# Action item
Reproduce the tail of the data exactly. It starts at the line containing "Provide list of" and runs to the last line.

# Saved entries
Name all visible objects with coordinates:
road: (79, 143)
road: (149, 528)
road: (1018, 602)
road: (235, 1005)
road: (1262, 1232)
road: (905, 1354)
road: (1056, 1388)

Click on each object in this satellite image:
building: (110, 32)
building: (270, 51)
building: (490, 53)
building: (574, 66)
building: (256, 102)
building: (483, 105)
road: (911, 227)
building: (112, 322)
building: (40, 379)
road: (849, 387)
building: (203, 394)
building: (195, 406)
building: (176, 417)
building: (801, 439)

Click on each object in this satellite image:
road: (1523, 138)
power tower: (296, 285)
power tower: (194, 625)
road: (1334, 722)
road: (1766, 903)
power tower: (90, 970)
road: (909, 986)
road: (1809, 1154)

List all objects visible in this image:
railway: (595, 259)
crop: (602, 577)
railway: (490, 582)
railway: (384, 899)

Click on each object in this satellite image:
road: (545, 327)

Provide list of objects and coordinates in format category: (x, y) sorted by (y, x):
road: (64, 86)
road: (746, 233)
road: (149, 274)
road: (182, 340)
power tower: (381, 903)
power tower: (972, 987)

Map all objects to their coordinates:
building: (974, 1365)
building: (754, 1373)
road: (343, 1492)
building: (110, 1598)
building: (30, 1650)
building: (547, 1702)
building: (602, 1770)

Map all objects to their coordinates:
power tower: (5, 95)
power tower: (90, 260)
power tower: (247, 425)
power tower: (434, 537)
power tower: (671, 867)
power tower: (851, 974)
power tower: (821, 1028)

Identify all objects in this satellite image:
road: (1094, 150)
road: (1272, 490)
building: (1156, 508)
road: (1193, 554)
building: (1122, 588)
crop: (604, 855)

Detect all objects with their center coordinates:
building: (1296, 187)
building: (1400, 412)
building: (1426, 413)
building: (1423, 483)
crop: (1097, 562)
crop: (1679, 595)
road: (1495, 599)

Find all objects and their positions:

# Expected output
Provide list of objects and coordinates in format category: (x, y) sorted by (y, x):
road: (64, 86)
road: (746, 233)
road: (149, 274)
road: (182, 340)
power tower: (381, 903)
power tower: (972, 987)

Map all objects to their coordinates:
building: (974, 1365)
building: (754, 1373)
road: (343, 1492)
building: (110, 1598)
building: (30, 1650)
building: (547, 1702)
building: (602, 1770)

Map all objects to their coordinates:
power tower: (5, 95)
power tower: (90, 260)
power tower: (247, 425)
power tower: (434, 537)
power tower: (671, 867)
power tower: (851, 974)
power tower: (821, 1028)

Identify all objects in this satellite image:
road: (1094, 150)
road: (1272, 490)
building: (1156, 508)
road: (1193, 554)
building: (1122, 588)
crop: (604, 855)

Detect all objects with their center coordinates:
building: (1296, 187)
building: (1400, 412)
building: (1426, 413)
building: (1423, 483)
crop: (1097, 562)
crop: (1679, 595)
road: (1495, 599)

Find all objects and their positions:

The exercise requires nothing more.